**Directions for this task**
With the images removed, write out each record exactly as given.

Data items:
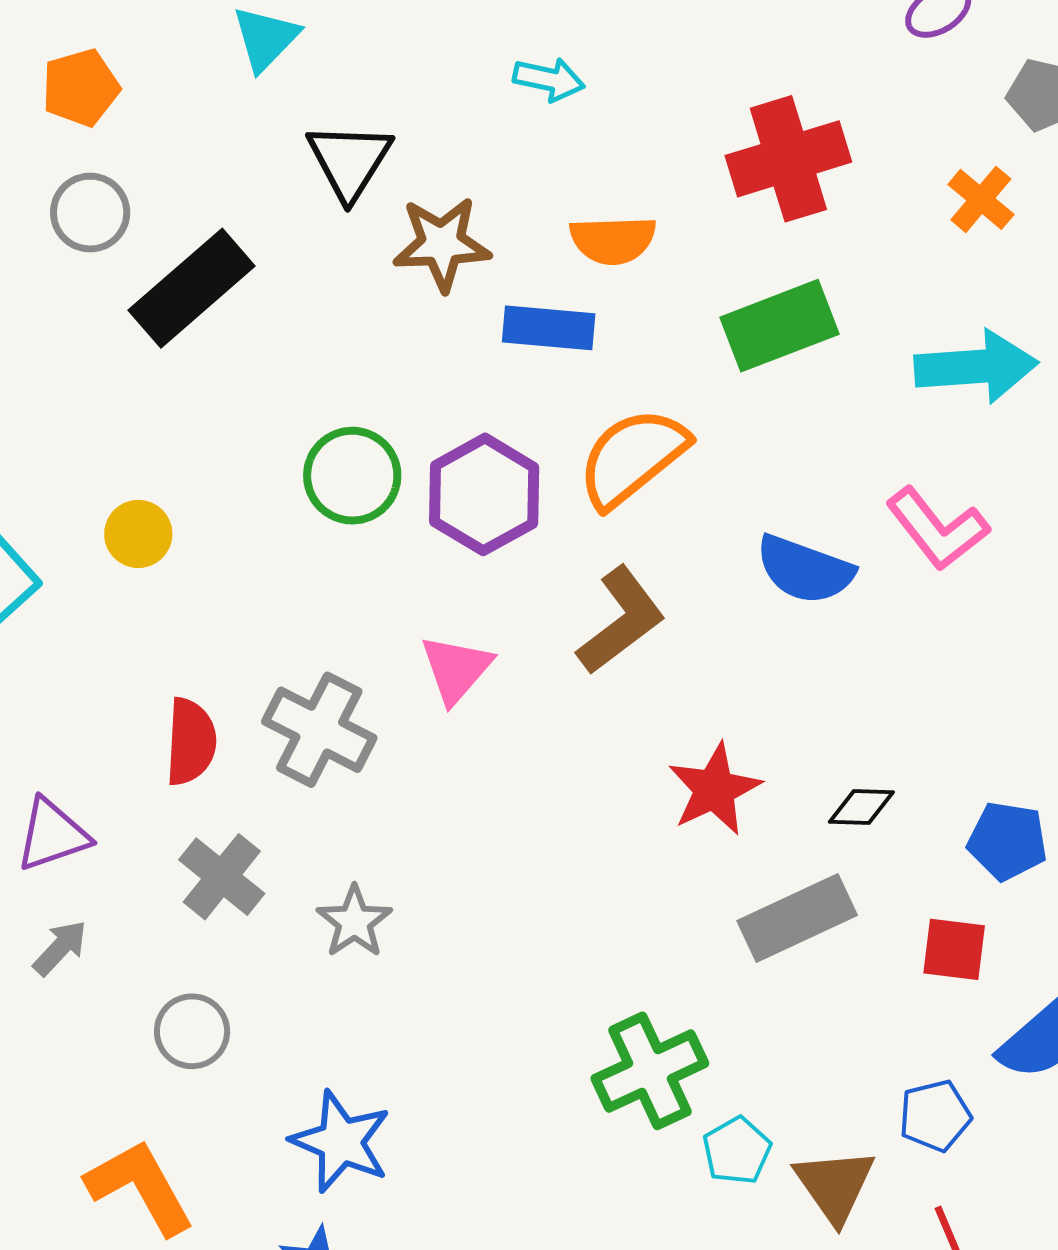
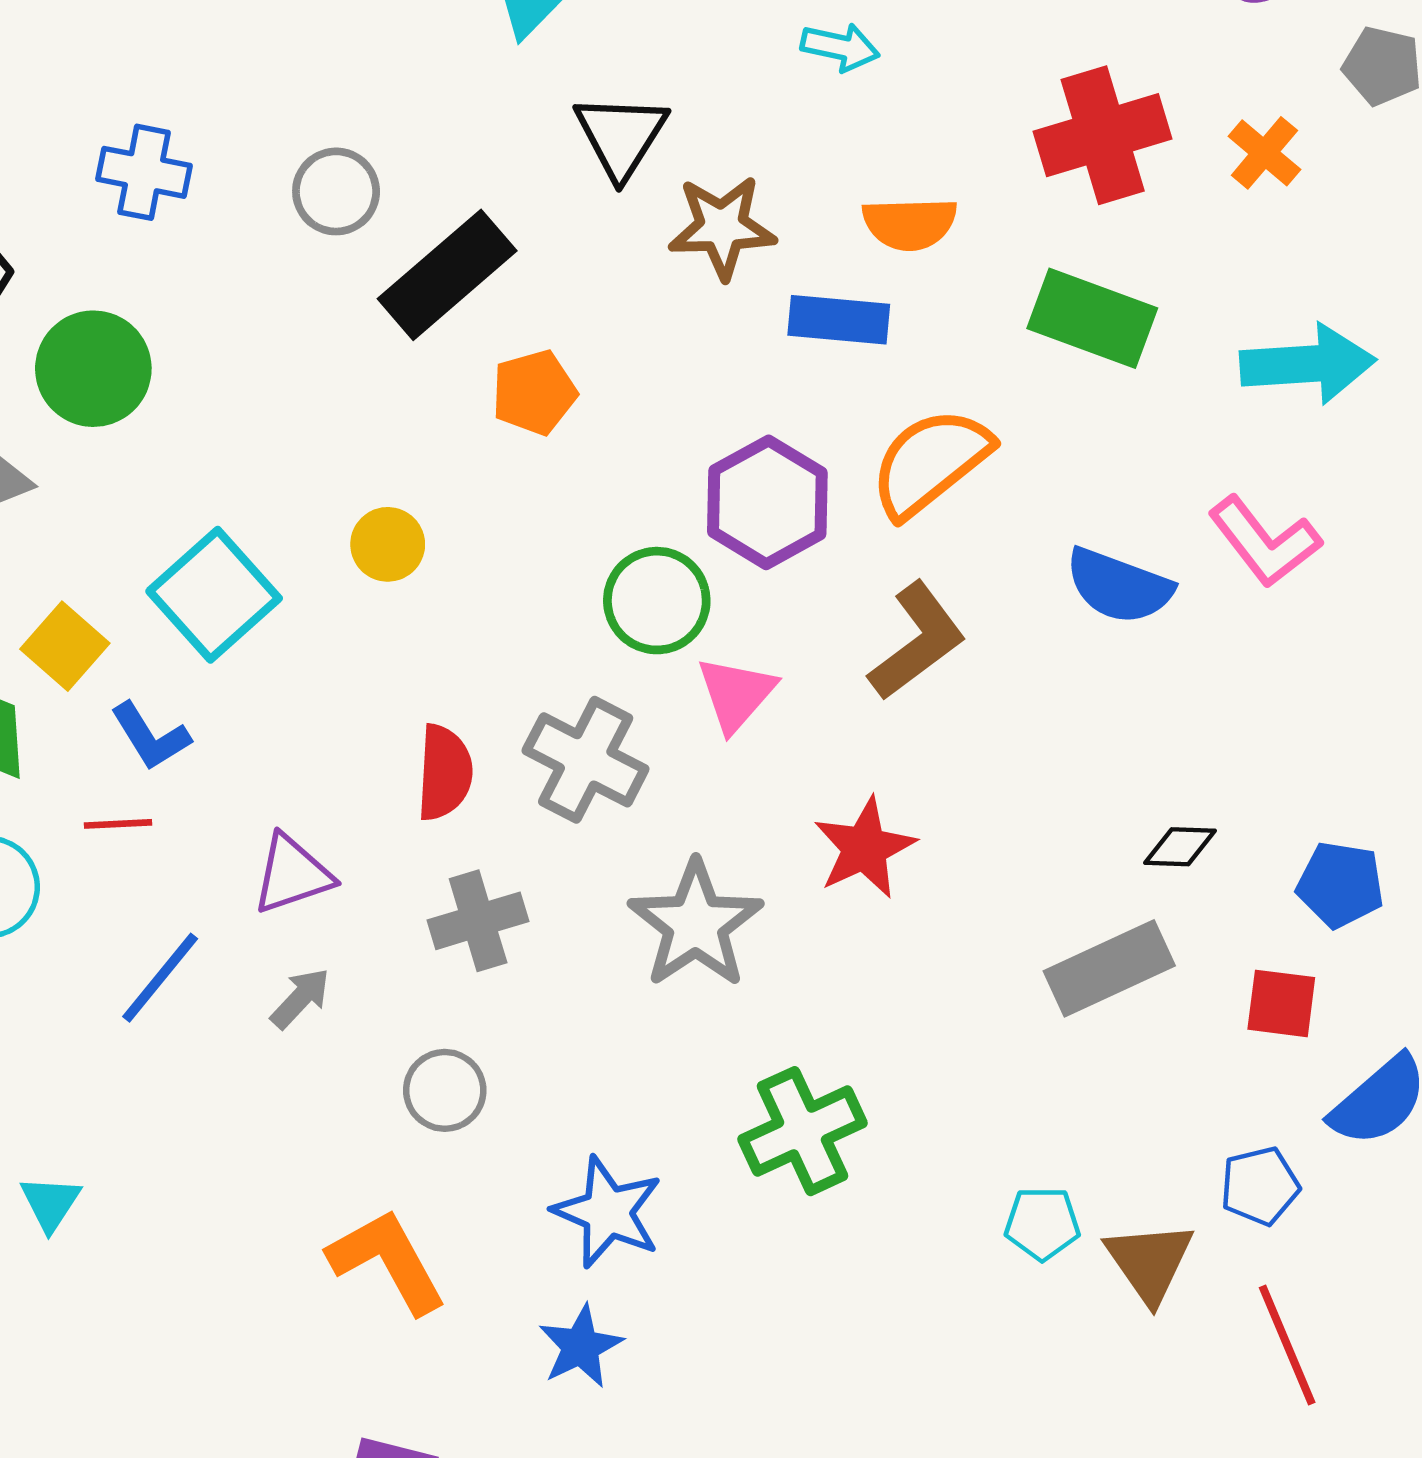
orange pentagon: (81, 88) -> (534, 392), moved
orange cross: (981, 199) -> (1264, 153), moved
green rectangle: (780, 326) -> (1092, 318), turned 41
green circle: (352, 476) -> (657, 601), moved
red star: (714, 789) -> (865, 848), moved
gray cross: (222, 877) -> (478, 921), turned 34
gray star: (354, 922) -> (696, 924), moved, size x1.6
green cross: (650, 1071) -> (803, 1131), moved
cyan pentagon: (737, 1151) -> (1042, 1223), turned 30

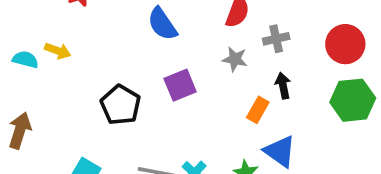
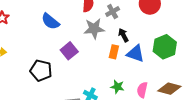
gray star: (235, 59) -> (94, 29), size x1.5
green hexagon: (353, 100) -> (165, 47), moved
blue triangle: (280, 151) -> (135, 53), moved

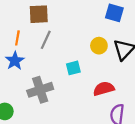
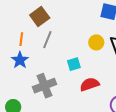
brown square: (39, 14) -> (40, 16), turned -30
red semicircle: (104, 89) -> (90, 84), moved

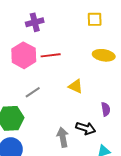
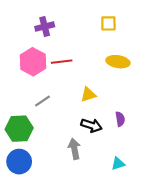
yellow triangle: (76, 86) -> (88, 95), turned -42
black arrow: (86, 128) -> (91, 125), moved

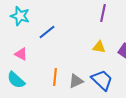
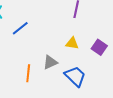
gray triangle: (76, 81) -> (50, 62), moved

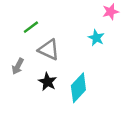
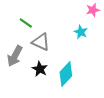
green line: (31, 27) -> (26, 23), turned 72
gray arrow: (18, 66) -> (15, 56), size x1.5

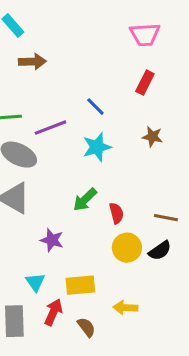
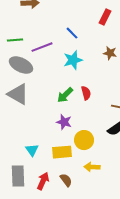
red semicircle: (116, 213) -> (86, 93), moved
purple star: (52, 240) -> (64, 122), moved
yellow circle: (127, 248) -> (84, 140), moved
red arrow: (53, 312) -> (43, 181), moved

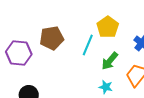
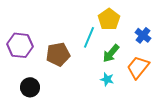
brown pentagon: (52, 38) -> (58, 54), moved

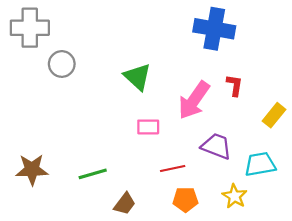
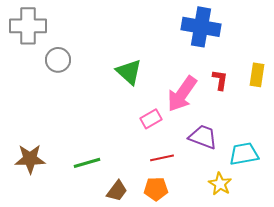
yellow rectangle: (274, 115) -> (257, 75), moved, turned -30
pink rectangle: (148, 127) -> (151, 119), moved, turned -30
orange pentagon: (185, 199) -> (156, 189), moved

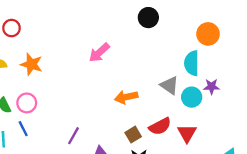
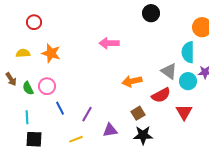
pink arrow: (99, 53) -> (109, 43), turned 42
red semicircle: (160, 126) -> (161, 95), moved
blue line: (23, 129) -> (60, 108), moved

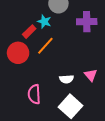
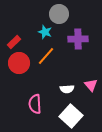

**Task solution**
orange pentagon: (81, 88) -> (534, 392), moved
orange cross: (981, 199) -> (1264, 153), moved
green rectangle: (780, 326) -> (1092, 318), turned 41
green circle: (352, 476) -> (657, 601), moved
red star: (714, 789) -> (865, 848), moved
gray cross: (222, 877) -> (478, 921), turned 34
gray star: (354, 922) -> (696, 924), moved, size x1.6
green cross: (650, 1071) -> (803, 1131), moved
cyan pentagon: (737, 1151) -> (1042, 1223), turned 30

gray star: (235, 59) -> (94, 29), size x1.5
green hexagon: (353, 100) -> (165, 47), moved
blue triangle: (280, 151) -> (135, 53), moved

brown square: (39, 14) -> (40, 16), turned -30
red semicircle: (104, 89) -> (90, 84), moved

yellow triangle: (76, 86) -> (88, 95), turned -42
black arrow: (86, 128) -> (91, 125), moved

gray triangle: (76, 81) -> (50, 62), moved

green line: (31, 27) -> (26, 23), turned 72
gray arrow: (18, 66) -> (15, 56), size x1.5

red semicircle: (116, 213) -> (86, 93), moved
purple star: (52, 240) -> (64, 122), moved
yellow circle: (127, 248) -> (84, 140), moved
red arrow: (53, 312) -> (43, 181), moved

brown pentagon: (52, 38) -> (58, 54), moved

yellow rectangle: (274, 115) -> (257, 75), moved, turned -30
pink rectangle: (148, 127) -> (151, 119), moved, turned -30
orange pentagon: (185, 199) -> (156, 189), moved

pink arrow: (99, 53) -> (109, 43), turned 42
red semicircle: (160, 126) -> (161, 95), moved
blue line: (23, 129) -> (60, 108), moved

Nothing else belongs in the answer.